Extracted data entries
** Start **
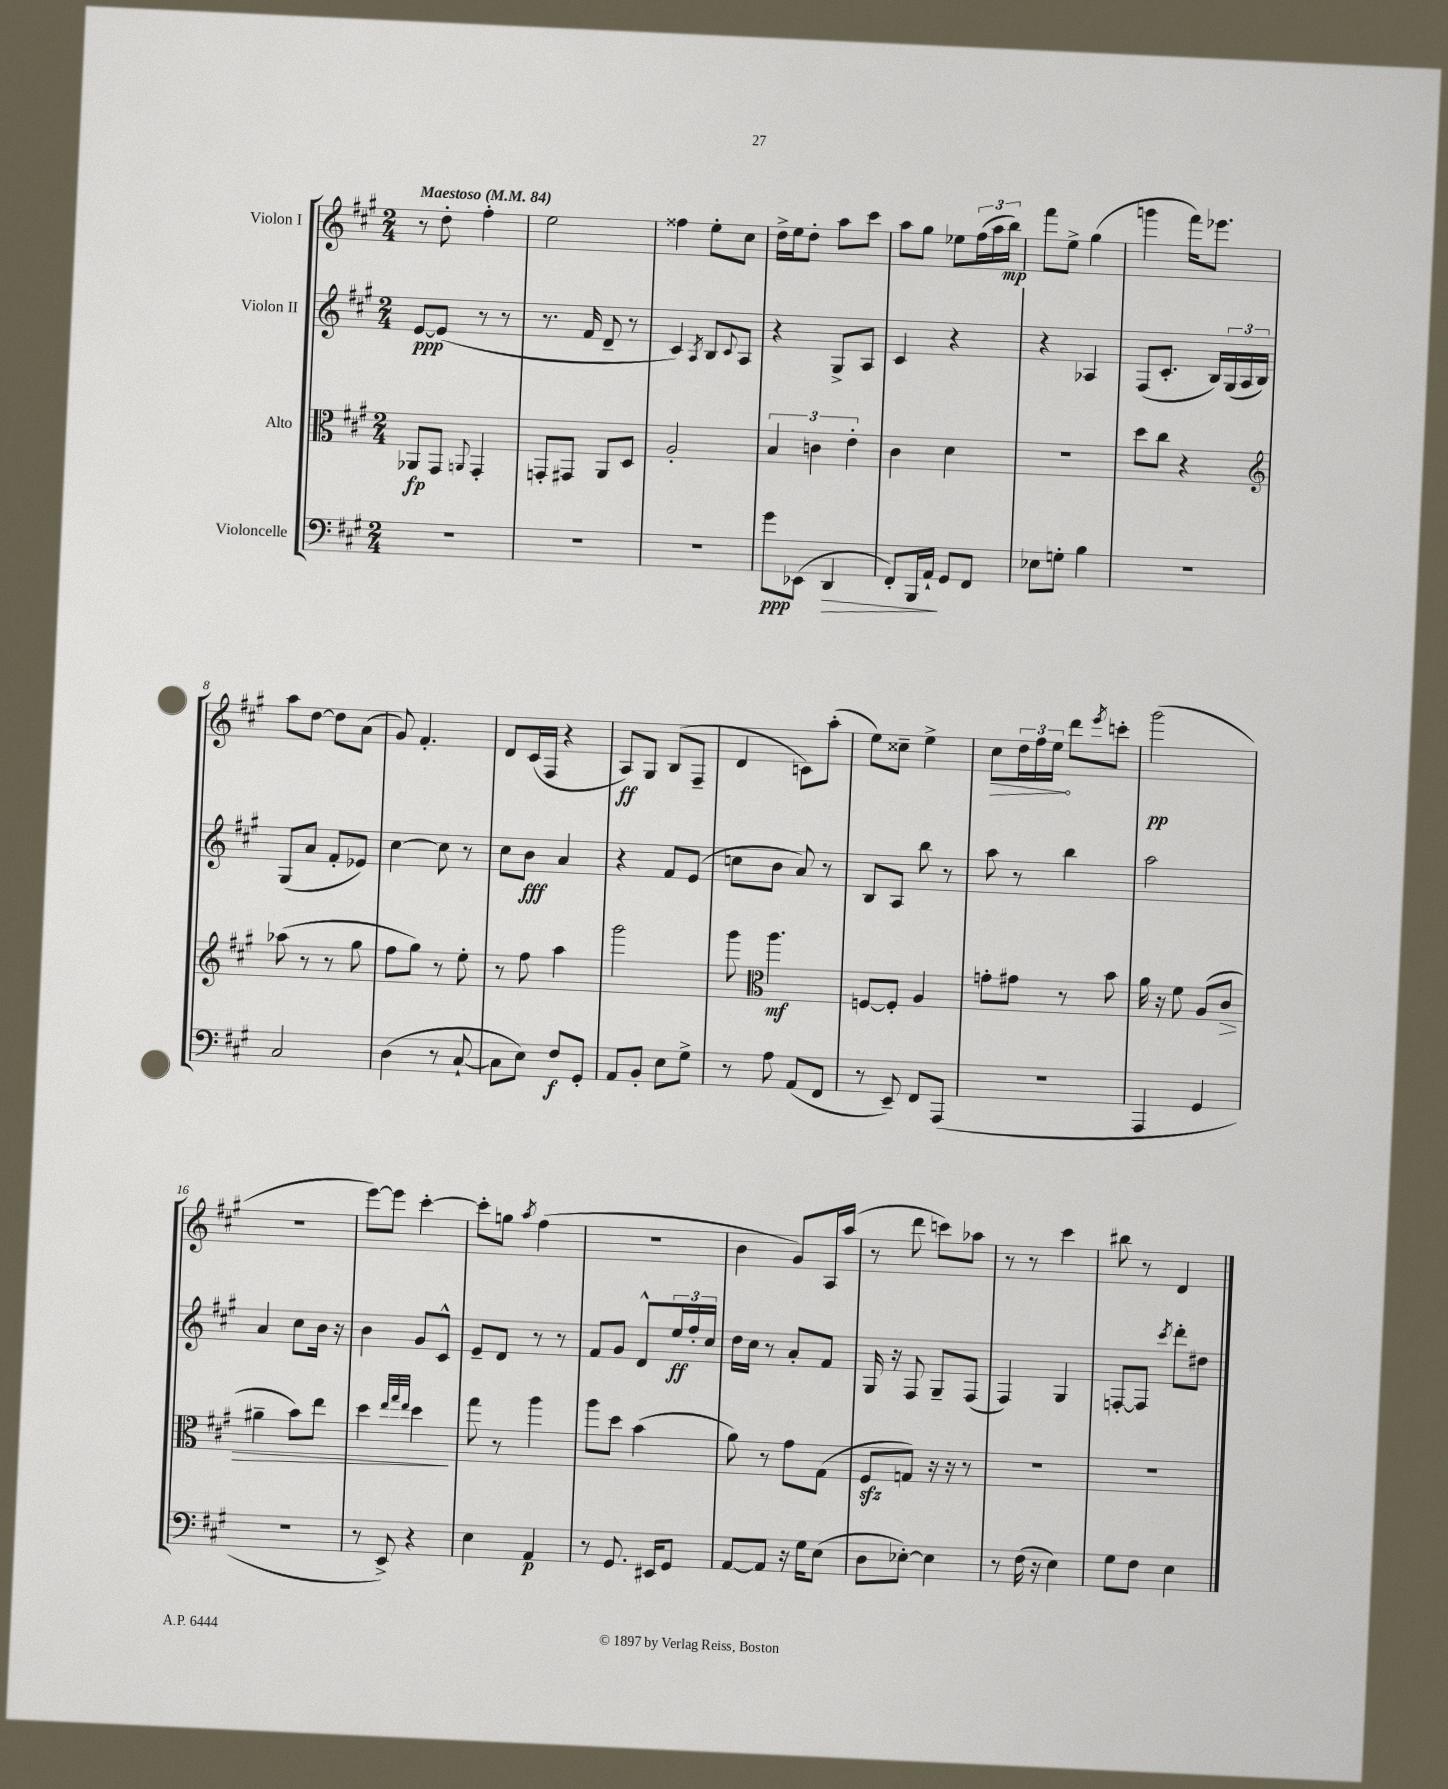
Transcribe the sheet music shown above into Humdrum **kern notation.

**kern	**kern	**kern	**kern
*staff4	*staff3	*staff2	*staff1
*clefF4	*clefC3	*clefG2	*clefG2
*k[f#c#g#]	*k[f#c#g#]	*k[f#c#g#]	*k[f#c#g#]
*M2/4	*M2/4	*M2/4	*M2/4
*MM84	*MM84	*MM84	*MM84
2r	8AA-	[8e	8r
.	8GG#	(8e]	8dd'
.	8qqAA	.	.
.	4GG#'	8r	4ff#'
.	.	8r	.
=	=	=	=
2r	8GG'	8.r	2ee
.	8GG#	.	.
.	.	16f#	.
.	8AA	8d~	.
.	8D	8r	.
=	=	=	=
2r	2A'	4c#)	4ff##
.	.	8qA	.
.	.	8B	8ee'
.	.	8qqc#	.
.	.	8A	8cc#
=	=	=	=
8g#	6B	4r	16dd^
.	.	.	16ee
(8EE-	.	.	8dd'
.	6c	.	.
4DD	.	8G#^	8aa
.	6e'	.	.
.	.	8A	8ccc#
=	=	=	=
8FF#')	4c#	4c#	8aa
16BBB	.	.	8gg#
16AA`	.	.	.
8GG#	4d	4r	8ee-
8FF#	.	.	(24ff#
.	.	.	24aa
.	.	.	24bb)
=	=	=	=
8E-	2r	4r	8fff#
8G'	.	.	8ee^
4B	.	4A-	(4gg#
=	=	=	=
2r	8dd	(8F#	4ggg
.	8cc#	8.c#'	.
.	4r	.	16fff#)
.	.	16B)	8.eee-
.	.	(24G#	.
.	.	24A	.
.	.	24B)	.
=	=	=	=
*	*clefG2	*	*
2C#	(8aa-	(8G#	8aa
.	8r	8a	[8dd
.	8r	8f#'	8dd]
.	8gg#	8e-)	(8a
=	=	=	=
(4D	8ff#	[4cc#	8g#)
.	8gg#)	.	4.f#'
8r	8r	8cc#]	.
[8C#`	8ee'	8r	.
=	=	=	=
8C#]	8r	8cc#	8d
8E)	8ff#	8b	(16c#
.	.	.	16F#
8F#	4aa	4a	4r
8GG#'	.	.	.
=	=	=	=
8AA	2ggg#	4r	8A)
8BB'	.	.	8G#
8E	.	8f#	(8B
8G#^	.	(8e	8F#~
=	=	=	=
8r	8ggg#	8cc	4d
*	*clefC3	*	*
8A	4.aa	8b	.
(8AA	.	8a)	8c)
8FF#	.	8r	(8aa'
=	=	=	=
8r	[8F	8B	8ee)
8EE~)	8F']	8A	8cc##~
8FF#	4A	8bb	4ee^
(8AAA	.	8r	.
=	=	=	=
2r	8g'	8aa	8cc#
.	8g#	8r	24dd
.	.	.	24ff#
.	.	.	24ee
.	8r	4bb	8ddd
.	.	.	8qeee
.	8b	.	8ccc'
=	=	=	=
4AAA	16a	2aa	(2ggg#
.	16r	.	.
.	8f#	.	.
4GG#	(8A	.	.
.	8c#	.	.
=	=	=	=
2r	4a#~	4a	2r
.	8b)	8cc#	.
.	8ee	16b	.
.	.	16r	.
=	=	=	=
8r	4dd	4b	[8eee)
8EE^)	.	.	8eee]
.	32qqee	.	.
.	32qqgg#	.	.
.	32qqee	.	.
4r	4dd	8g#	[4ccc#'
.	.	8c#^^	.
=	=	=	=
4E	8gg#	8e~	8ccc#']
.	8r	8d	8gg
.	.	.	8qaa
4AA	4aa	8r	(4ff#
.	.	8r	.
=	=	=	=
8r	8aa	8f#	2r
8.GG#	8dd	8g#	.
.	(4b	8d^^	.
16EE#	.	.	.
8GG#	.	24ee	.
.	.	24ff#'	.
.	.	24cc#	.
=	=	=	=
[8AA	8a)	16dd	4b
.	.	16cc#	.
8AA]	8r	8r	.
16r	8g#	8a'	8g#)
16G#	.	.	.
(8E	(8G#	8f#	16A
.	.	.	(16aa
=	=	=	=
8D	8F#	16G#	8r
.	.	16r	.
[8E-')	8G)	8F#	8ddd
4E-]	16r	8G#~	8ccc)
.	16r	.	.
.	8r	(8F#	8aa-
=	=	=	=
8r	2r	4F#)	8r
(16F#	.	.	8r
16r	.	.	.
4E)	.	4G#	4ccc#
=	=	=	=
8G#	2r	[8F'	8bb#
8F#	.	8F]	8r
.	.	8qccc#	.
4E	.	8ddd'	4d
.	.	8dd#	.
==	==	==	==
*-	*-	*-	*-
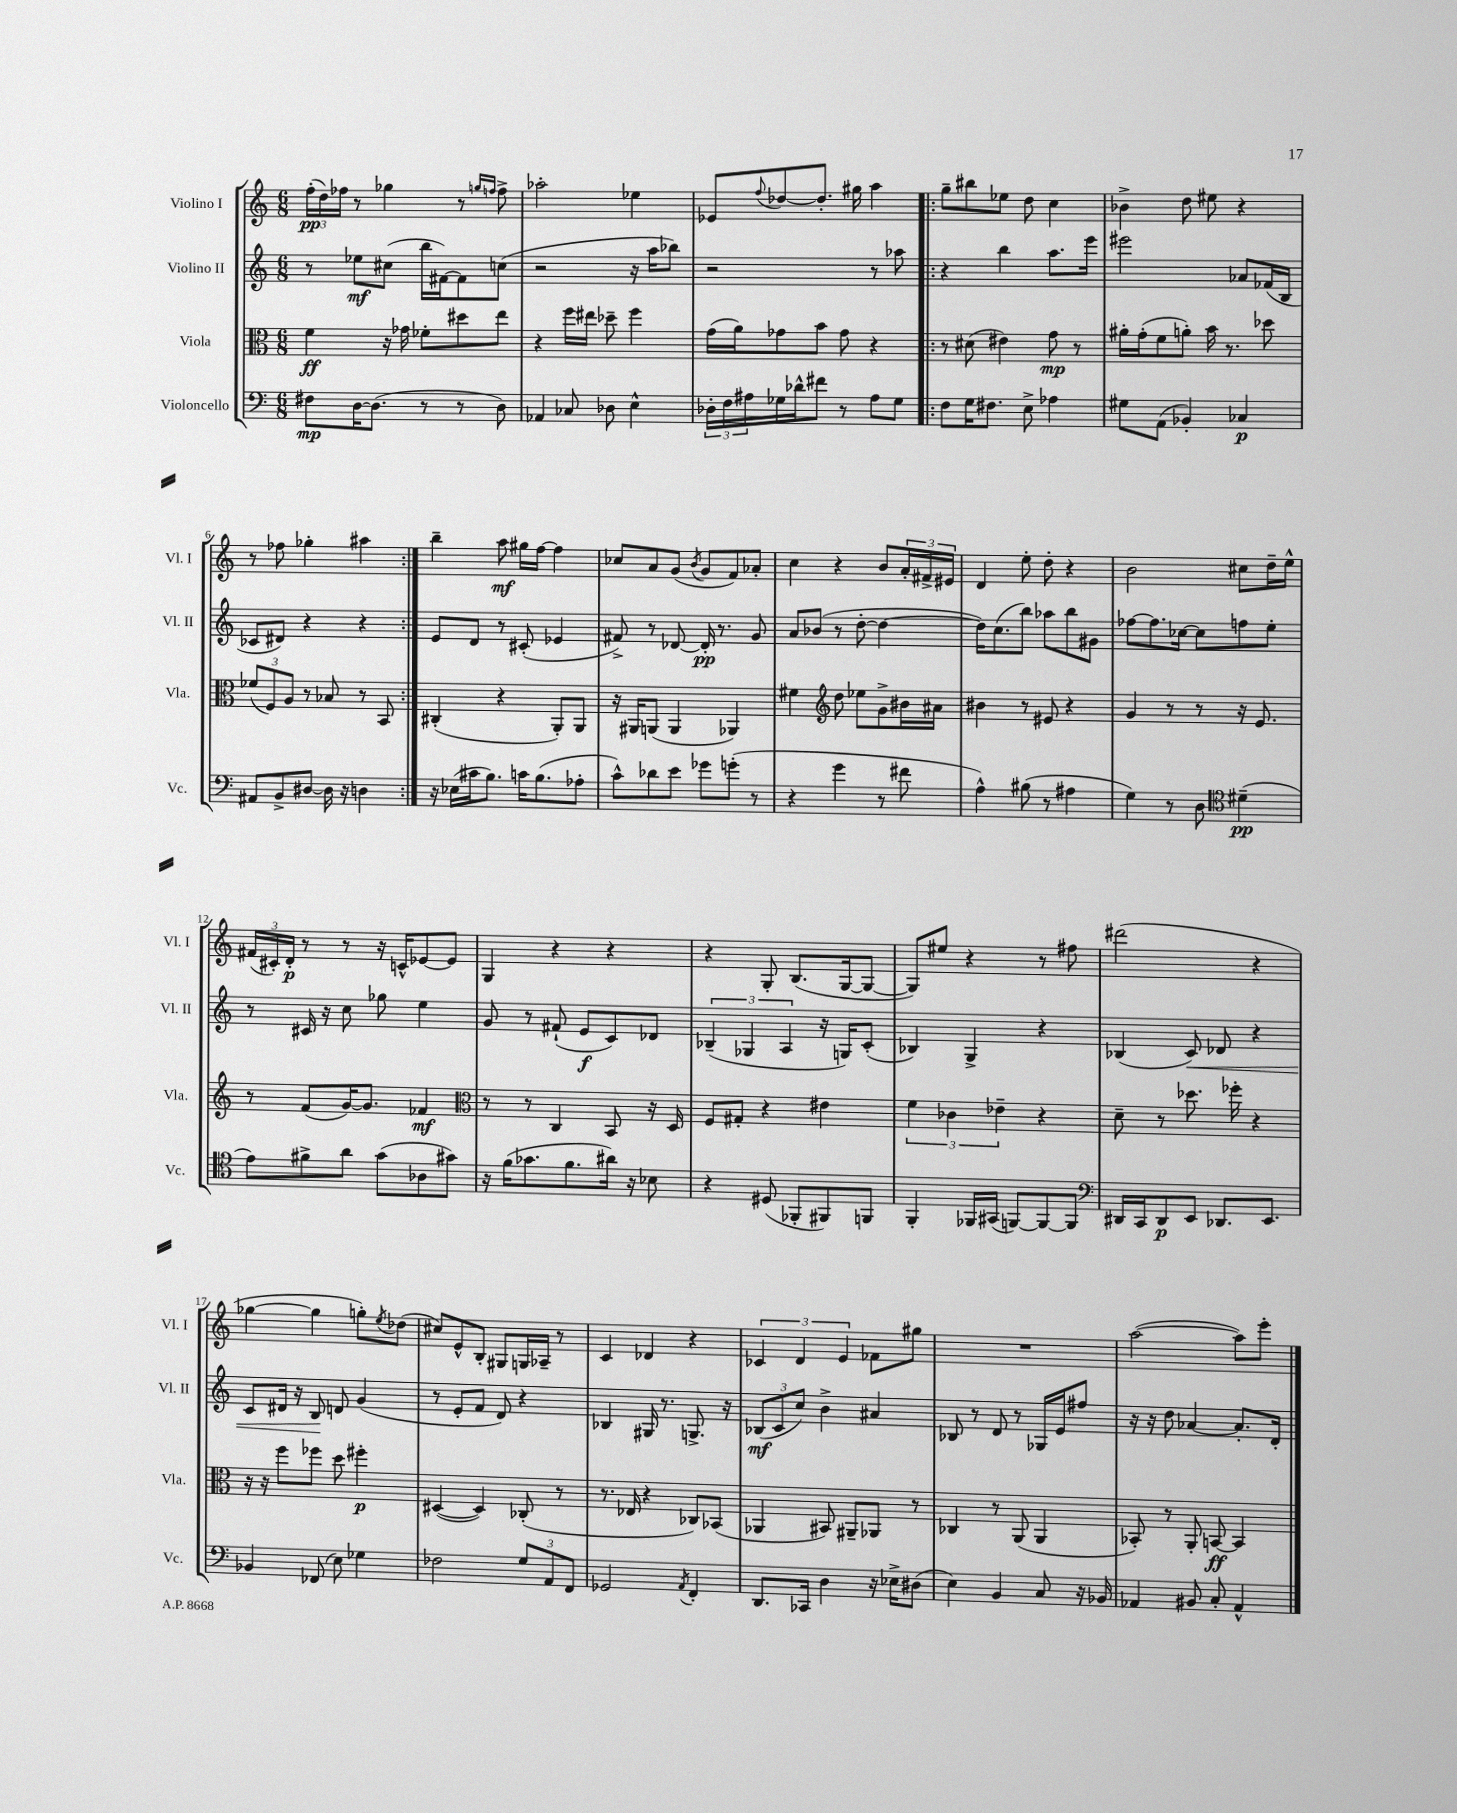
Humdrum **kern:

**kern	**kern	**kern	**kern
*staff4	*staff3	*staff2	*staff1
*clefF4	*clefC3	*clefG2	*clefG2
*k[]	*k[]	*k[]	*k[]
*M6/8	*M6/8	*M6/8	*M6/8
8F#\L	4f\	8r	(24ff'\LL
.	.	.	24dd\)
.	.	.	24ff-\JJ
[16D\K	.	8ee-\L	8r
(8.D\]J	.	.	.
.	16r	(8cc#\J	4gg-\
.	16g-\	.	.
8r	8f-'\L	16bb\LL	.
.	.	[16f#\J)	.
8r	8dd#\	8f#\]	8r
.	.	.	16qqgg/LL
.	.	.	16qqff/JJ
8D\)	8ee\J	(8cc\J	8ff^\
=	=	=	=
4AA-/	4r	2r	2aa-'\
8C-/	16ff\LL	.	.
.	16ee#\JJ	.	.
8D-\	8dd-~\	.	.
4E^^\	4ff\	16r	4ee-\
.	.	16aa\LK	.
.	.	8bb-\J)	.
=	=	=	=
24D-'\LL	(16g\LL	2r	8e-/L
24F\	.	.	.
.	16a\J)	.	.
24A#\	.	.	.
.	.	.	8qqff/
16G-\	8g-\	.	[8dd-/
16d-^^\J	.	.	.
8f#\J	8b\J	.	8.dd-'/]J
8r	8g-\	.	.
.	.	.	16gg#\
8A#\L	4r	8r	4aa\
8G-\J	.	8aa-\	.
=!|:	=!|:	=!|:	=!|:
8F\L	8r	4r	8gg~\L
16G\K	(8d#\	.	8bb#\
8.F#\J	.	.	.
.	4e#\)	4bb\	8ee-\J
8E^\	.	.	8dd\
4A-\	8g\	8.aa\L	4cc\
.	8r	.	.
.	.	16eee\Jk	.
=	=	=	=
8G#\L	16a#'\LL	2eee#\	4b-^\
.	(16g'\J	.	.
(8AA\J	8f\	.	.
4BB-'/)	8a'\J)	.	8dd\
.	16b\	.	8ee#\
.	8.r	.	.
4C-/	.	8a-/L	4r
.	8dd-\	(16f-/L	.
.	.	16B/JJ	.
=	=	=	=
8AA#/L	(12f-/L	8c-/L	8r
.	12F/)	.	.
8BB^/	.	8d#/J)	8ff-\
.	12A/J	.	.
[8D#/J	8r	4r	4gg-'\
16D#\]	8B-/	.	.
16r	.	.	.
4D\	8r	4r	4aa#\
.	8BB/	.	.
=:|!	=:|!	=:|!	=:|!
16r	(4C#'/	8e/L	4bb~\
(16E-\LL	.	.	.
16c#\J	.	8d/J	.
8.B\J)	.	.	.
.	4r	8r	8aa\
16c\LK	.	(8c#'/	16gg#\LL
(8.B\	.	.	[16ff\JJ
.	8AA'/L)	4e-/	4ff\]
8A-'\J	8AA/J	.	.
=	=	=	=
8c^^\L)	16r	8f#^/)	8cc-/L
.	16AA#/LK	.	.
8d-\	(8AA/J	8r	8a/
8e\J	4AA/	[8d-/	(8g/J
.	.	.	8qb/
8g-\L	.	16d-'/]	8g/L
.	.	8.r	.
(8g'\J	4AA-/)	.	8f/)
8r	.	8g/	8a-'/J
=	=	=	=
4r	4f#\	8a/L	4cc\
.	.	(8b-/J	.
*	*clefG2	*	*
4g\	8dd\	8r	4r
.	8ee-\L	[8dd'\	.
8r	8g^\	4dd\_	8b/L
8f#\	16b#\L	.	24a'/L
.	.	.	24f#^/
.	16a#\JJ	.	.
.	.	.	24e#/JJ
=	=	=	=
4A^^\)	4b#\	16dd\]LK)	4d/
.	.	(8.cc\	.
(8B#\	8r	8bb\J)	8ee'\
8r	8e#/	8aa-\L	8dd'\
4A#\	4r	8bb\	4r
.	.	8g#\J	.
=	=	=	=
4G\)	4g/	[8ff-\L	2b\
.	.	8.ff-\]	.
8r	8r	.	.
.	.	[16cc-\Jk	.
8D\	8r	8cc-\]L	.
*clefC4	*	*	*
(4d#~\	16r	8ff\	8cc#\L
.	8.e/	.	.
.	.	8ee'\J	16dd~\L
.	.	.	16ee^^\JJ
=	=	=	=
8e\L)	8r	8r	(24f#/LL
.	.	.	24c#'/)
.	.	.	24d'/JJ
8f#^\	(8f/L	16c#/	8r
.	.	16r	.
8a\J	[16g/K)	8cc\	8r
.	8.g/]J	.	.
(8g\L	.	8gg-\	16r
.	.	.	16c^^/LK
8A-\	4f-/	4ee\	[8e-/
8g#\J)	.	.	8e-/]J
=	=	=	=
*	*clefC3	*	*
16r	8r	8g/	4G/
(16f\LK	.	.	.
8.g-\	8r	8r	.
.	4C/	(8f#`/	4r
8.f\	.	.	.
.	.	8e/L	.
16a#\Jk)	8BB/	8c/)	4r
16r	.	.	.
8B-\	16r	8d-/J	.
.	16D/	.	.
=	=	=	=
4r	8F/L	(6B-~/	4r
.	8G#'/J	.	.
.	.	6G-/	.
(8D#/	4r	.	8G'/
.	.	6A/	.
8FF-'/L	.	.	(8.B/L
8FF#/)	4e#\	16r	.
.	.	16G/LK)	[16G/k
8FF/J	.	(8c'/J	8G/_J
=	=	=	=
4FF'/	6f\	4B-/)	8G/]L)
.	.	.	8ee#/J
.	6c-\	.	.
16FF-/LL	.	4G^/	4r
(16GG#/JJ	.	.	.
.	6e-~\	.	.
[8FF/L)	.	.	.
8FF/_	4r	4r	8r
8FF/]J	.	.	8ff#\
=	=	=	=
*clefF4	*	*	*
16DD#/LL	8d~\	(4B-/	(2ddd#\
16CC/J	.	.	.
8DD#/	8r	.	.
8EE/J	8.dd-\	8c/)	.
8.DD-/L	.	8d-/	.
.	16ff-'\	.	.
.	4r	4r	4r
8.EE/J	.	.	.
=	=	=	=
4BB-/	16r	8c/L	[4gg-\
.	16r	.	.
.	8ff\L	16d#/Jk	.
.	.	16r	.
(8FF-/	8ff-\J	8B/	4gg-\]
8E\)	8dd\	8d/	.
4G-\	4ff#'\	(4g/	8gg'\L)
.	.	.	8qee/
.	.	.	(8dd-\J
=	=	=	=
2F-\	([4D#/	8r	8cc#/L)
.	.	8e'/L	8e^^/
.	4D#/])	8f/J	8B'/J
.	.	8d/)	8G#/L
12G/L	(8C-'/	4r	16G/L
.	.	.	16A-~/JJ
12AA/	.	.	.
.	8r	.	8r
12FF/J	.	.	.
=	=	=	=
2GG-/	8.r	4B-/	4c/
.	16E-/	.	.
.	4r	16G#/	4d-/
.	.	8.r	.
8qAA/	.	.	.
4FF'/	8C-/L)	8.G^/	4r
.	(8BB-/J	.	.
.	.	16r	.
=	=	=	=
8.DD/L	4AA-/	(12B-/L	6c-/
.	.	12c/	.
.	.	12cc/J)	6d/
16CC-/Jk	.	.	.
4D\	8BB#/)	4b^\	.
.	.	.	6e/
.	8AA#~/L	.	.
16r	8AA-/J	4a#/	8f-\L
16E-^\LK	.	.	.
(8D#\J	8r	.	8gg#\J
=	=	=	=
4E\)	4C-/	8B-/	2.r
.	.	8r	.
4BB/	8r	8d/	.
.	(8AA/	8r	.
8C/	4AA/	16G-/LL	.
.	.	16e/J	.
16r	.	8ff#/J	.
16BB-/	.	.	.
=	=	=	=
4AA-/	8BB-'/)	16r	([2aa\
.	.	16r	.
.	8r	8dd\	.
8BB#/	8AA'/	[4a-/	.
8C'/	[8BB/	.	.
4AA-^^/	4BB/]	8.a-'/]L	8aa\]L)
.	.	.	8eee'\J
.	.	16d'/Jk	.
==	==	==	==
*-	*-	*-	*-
** End **
■ **WHAT THE TASK REQUIRES**: Count how many lines in the data above contain the string "kern", treating uppercase and lowercase as different. Reply with the number alone.

■ **RESULT FOR THIS TASK**: 4